WHAT YOU SHOULD DO:
Given the records below, would you repeat exactly the lines that begin at the one containing "camera: 120 degrees left, 10 degrees down" and end at the one containing "camera: 80 degrees left, 15 degrees down", inclusive?

GIVEN DATA:
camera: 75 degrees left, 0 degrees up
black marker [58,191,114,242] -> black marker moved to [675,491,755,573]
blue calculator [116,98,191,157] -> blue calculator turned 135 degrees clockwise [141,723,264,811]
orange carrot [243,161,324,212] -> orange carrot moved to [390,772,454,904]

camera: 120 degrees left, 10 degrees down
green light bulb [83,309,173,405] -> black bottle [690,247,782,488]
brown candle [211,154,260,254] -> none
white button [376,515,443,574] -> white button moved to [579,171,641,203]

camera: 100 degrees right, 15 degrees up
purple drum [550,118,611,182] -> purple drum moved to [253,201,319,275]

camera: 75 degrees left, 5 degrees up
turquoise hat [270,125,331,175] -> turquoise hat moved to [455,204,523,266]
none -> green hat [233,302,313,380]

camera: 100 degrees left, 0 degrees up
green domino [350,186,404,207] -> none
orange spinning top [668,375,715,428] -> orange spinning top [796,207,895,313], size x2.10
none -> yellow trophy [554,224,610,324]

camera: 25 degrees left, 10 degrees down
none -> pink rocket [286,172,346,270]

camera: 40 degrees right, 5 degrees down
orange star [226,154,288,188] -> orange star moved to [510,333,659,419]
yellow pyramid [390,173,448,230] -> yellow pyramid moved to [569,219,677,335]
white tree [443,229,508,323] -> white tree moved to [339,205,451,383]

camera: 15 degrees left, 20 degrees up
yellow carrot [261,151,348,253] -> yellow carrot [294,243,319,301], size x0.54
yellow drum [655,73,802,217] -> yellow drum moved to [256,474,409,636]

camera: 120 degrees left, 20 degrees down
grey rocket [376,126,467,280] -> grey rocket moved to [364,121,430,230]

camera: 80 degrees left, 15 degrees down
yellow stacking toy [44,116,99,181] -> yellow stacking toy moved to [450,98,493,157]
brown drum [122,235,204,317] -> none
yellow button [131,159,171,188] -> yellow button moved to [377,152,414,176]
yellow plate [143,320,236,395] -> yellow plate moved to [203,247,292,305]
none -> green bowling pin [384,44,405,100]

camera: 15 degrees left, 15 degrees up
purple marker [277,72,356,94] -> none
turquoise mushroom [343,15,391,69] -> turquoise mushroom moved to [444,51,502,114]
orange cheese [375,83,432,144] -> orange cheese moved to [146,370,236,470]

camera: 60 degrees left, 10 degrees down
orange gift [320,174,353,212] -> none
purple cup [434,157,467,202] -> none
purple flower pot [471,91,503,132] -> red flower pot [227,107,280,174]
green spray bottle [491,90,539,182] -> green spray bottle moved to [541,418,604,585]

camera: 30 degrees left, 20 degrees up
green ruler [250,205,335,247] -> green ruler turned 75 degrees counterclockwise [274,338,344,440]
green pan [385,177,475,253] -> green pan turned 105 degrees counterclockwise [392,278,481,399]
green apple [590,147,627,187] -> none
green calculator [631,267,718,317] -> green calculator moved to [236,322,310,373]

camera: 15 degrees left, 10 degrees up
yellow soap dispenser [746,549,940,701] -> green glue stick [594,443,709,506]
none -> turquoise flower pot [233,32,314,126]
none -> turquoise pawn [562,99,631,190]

THE COMPLETED TASK:
camera: 120 degrees left, 10 degrees down
green light bulb [83,309,173,405] -> black bottle [690,247,782,488]
brown candle [211,154,260,254] -> none
white button [376,515,443,574] -> white button moved to [579,171,641,203]

camera: 100 degrees right, 15 degrees up
purple drum [550,118,611,182] -> purple drum moved to [253,201,319,275]

camera: 75 degrees left, 5 degrees up
turquoise hat [270,125,331,175] -> turquoise hat moved to [455,204,523,266]
none -> green hat [233,302,313,380]

camera: 100 degrees left, 0 degrees up
green domino [350,186,404,207] -> none
orange spinning top [668,375,715,428] -> orange spinning top [796,207,895,313], size x2.10
none -> yellow trophy [554,224,610,324]

camera: 25 degrees left, 10 degrees down
none -> pink rocket [286,172,346,270]

camera: 40 degrees right, 5 degrees down
orange star [226,154,288,188] -> orange star moved to [510,333,659,419]
yellow pyramid [390,173,448,230] -> yellow pyramid moved to [569,219,677,335]
white tree [443,229,508,323] -> white tree moved to [339,205,451,383]

camera: 15 degrees left, 20 degrees up
yellow carrot [261,151,348,253] -> yellow carrot [294,243,319,301], size x0.54
yellow drum [655,73,802,217] -> yellow drum moved to [256,474,409,636]

camera: 120 degrees left, 20 degrees down
grey rocket [376,126,467,280] -> grey rocket moved to [364,121,430,230]

camera: 80 degrees left, 15 degrees down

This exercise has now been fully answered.